_Problem statement_
Below are some records. Say in a single number how many of their lines include the word "pink".

_Information provided_
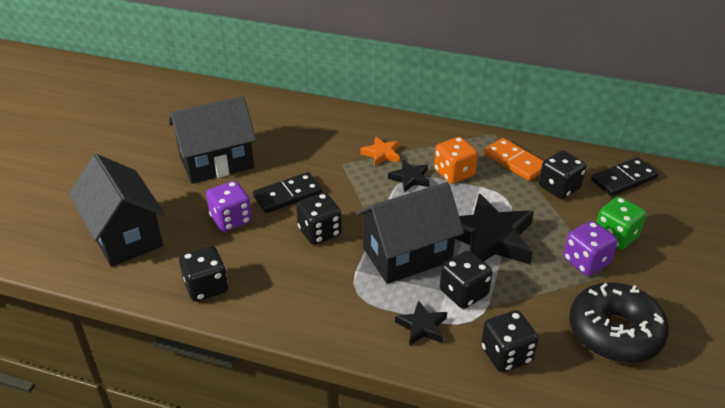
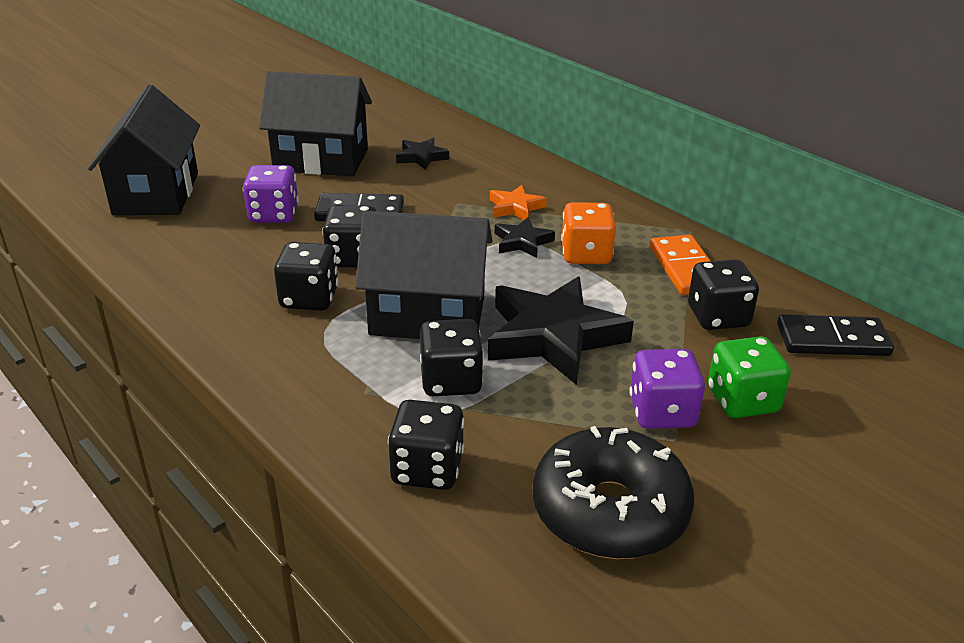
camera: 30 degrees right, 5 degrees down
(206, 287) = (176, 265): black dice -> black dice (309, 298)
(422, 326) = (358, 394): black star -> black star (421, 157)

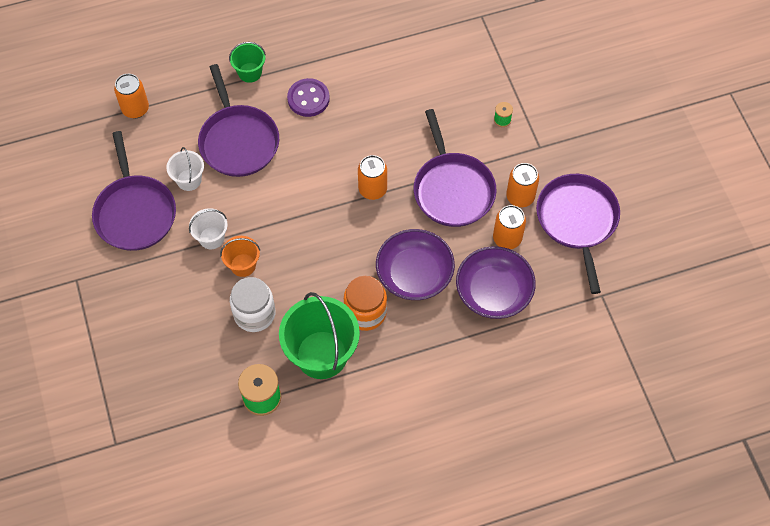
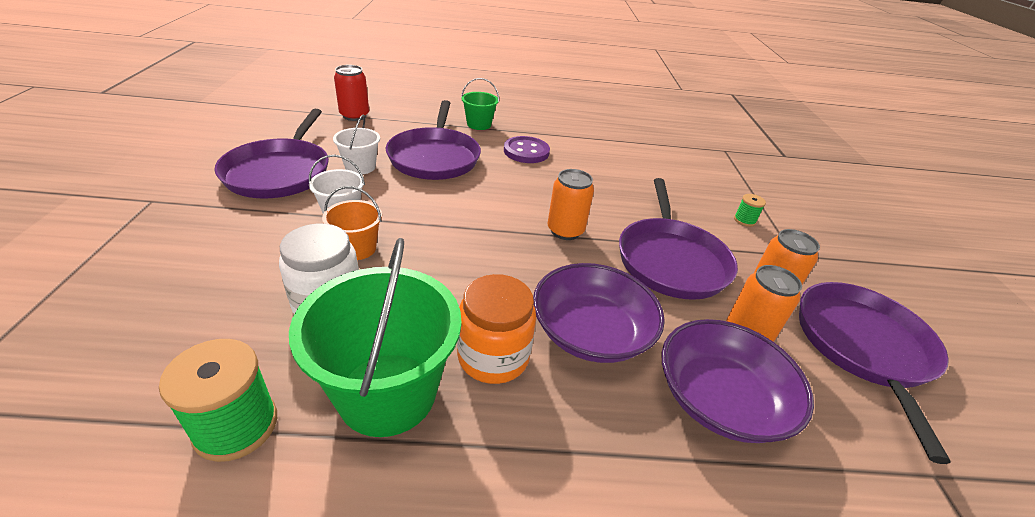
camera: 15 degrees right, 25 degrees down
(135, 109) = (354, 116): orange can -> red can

* * *

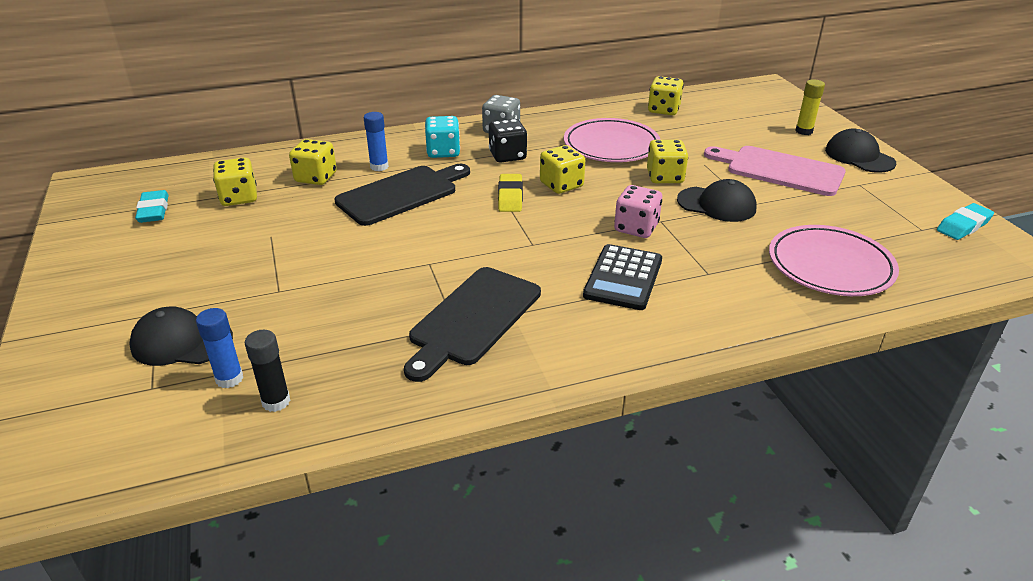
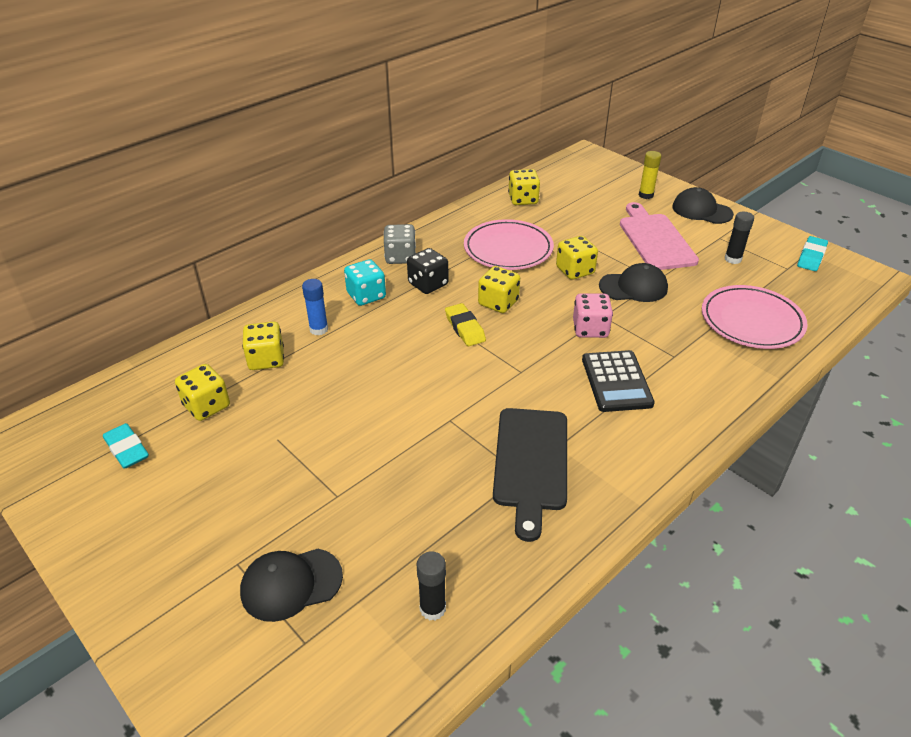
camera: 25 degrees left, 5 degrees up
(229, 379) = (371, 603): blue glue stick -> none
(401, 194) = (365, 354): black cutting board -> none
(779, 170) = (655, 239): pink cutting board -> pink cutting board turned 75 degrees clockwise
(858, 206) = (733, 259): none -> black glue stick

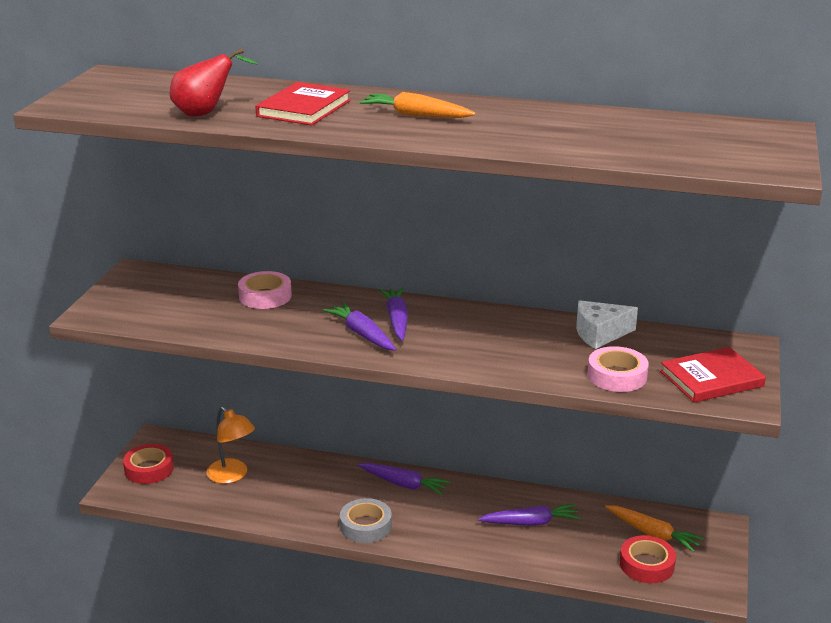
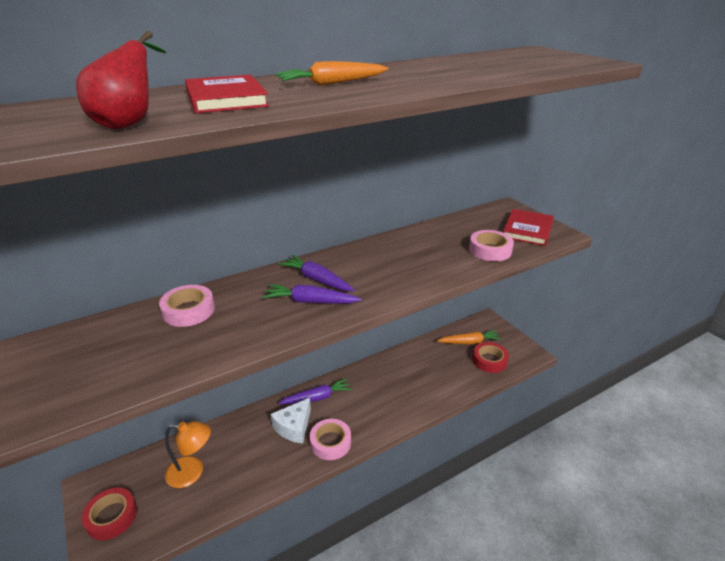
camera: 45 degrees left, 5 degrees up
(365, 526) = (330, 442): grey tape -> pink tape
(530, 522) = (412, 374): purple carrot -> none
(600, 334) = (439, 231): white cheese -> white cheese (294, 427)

_Solved exercise_
2